== Segment start ==
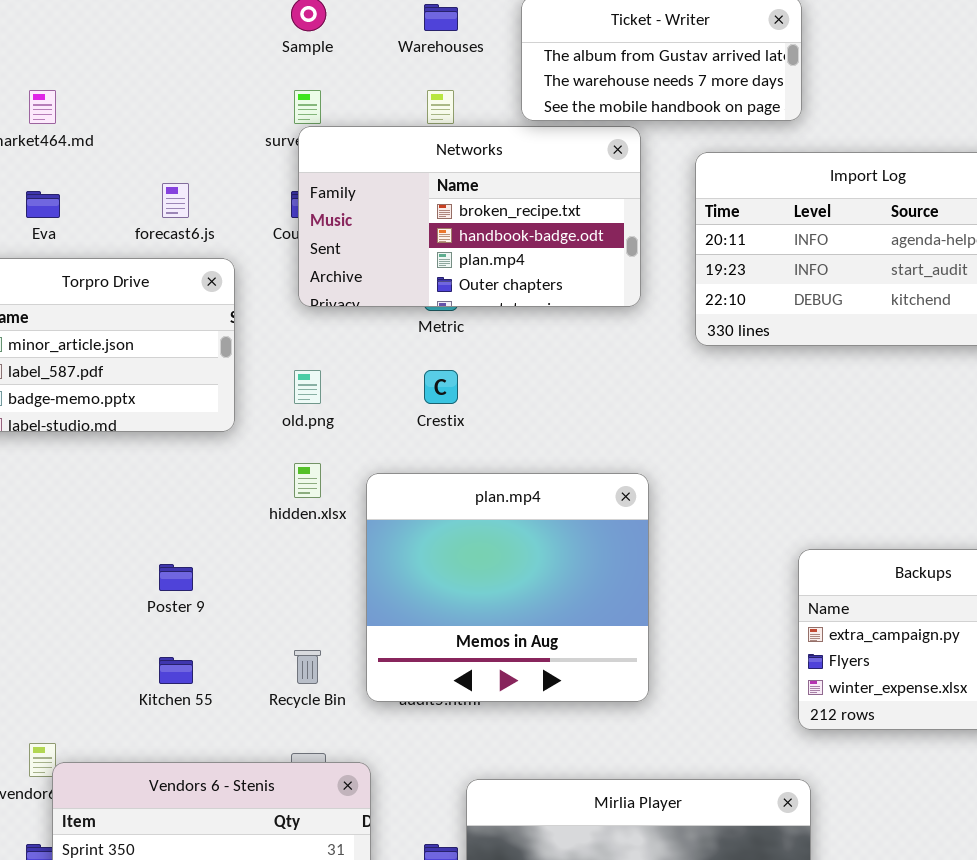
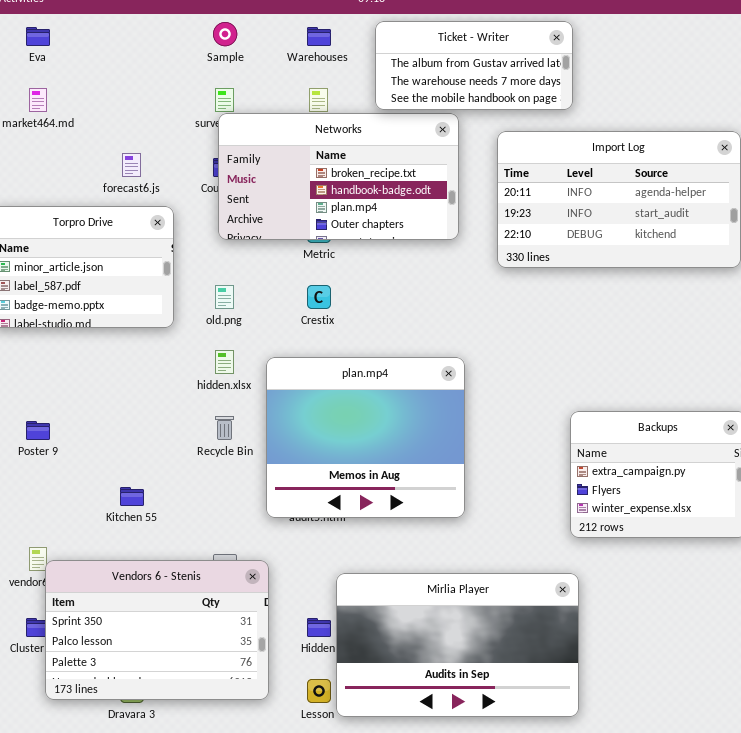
Eva: [26,191,60,218] -> [26,27,50,46], moved
Poster 9: [159,564,193,591] -> [26,421,50,440], moved
Recycle Bin: [294,650,321,684] -> [215,416,234,440], moved

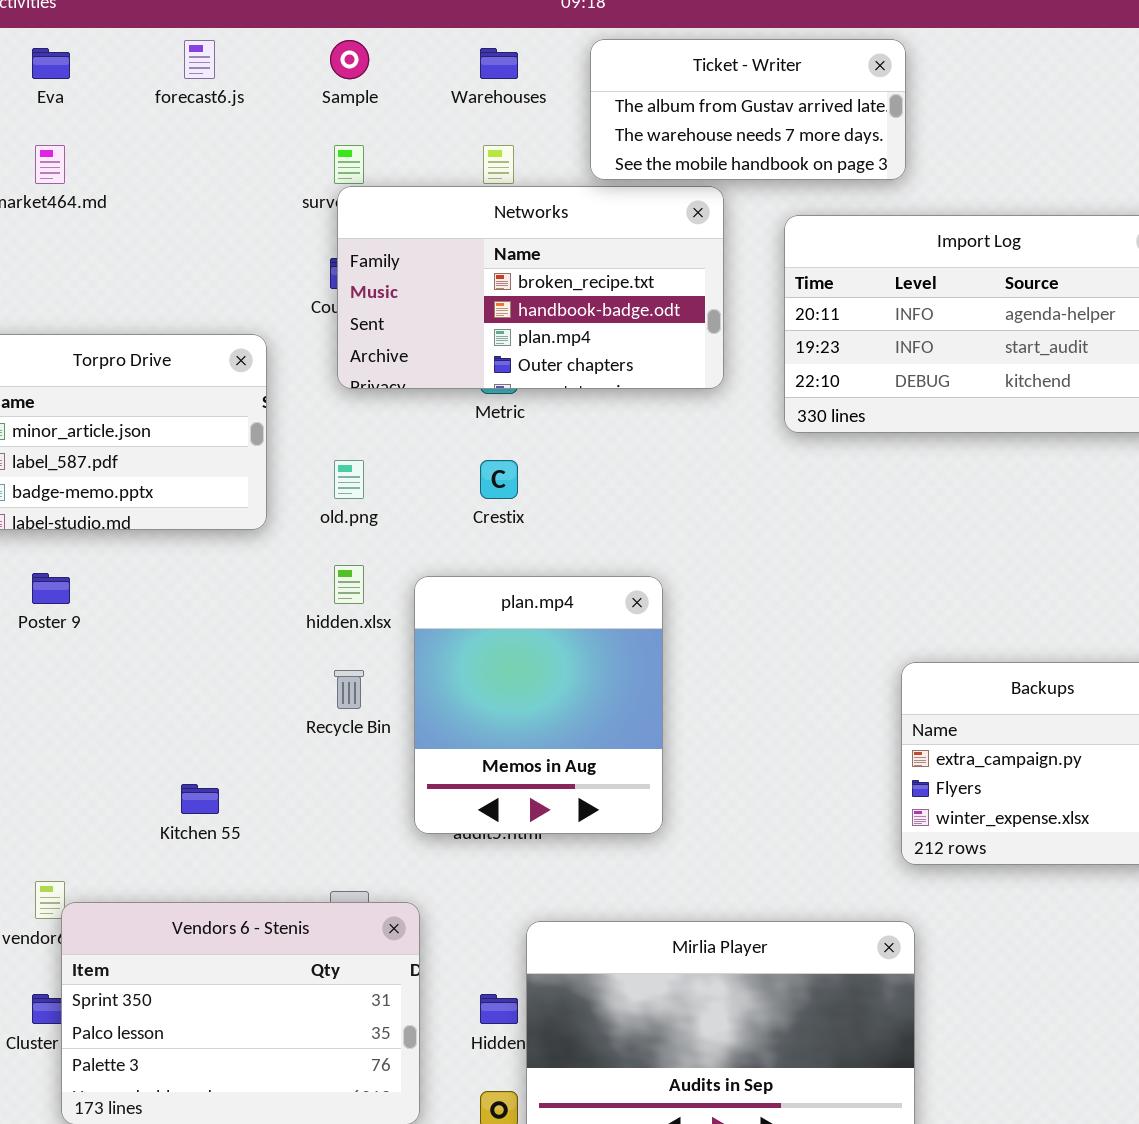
forecast6.js: [122,153,141,177] -> [184,40,215,79], moved
plan.mp4: [266,357,465,518] -> [414,576,663,834], resized
Poster 9: [26,421,50,440] -> [32,573,70,604], moved

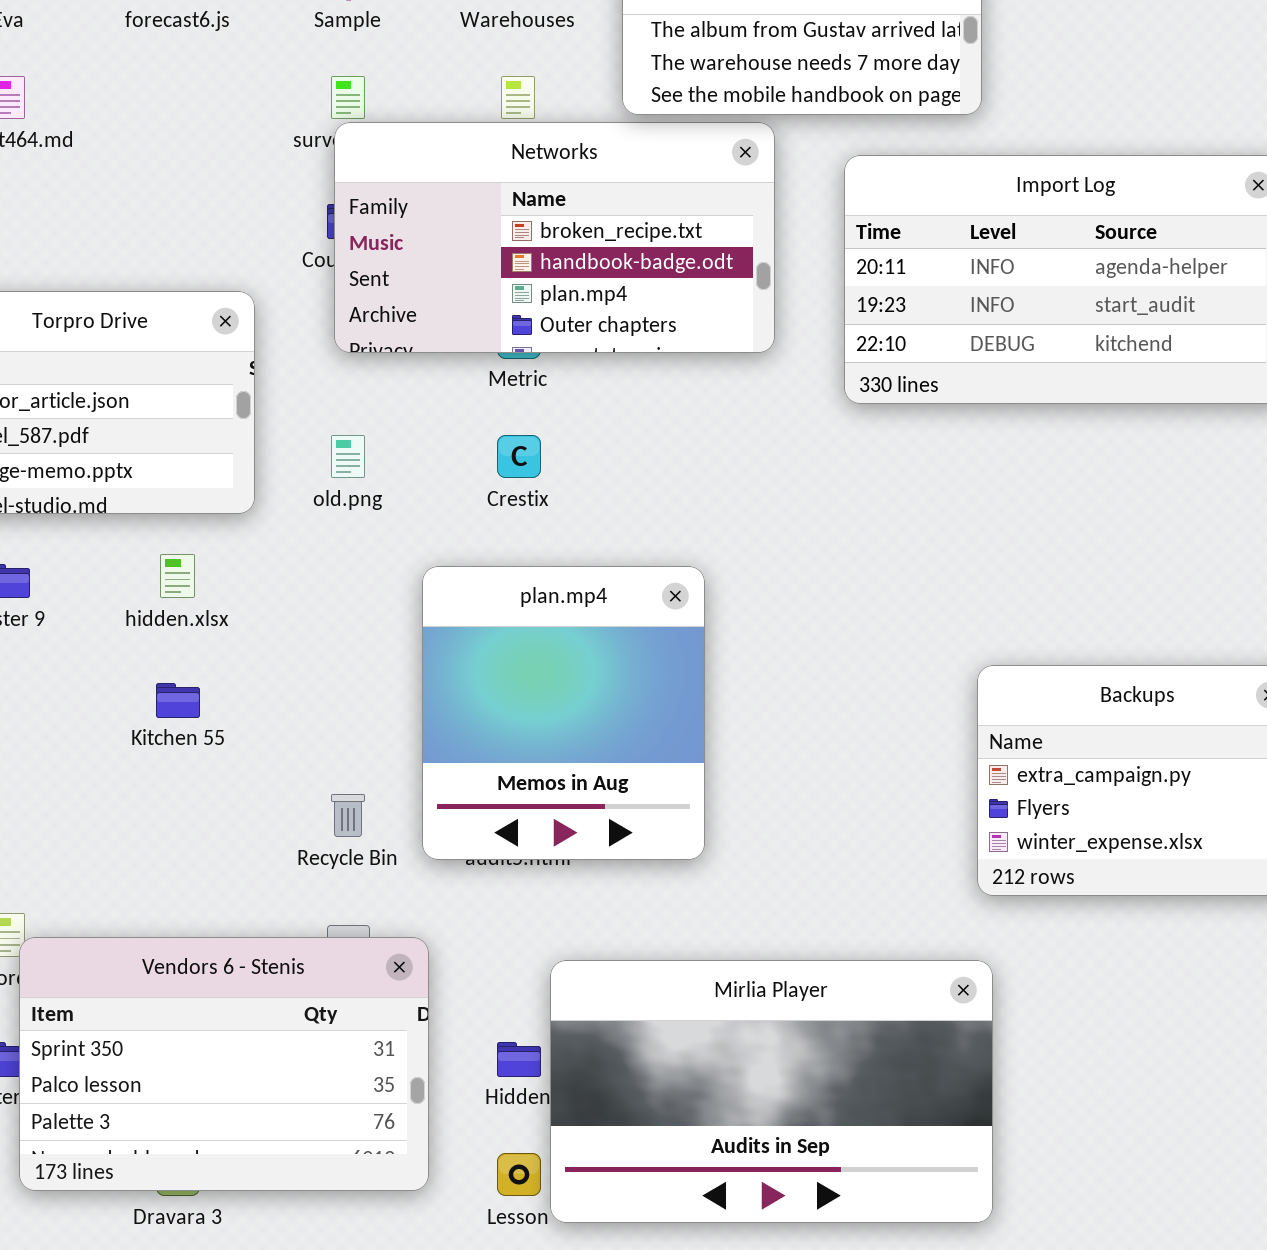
hidden.xlsx: [334,565,364,604] -> [160,554,195,598], moved
Recycle Bin: [334,670,364,709] -> [331,794,365,837], moved
Kitchen 55: [181,784,219,814] -> [156,683,200,718], moved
== Segment end ==
> _EXERCISE_
Return the material in full, word for word, and skip the pictures.

> _RESULT FOR THIS EXERCISE_
Eva: [26,191,60,218] -> [26,27,50,46], moved
Poster 9: [159,564,193,591] -> [26,421,50,440], moved
Recycle Bin: [294,650,321,684] -> [215,416,234,440], moved

forecast6.js: [122,153,141,177] -> [184,40,215,79], moved
plan.mp4: [266,357,465,518] -> [414,576,663,834], resized
Poster 9: [26,421,50,440] -> [32,573,70,604], moved

hidden.xlsx: [334,565,364,604] -> [160,554,195,598], moved
Recycle Bin: [334,670,364,709] -> [331,794,365,837], moved
Kitchen 55: [181,784,219,814] -> [156,683,200,718], moved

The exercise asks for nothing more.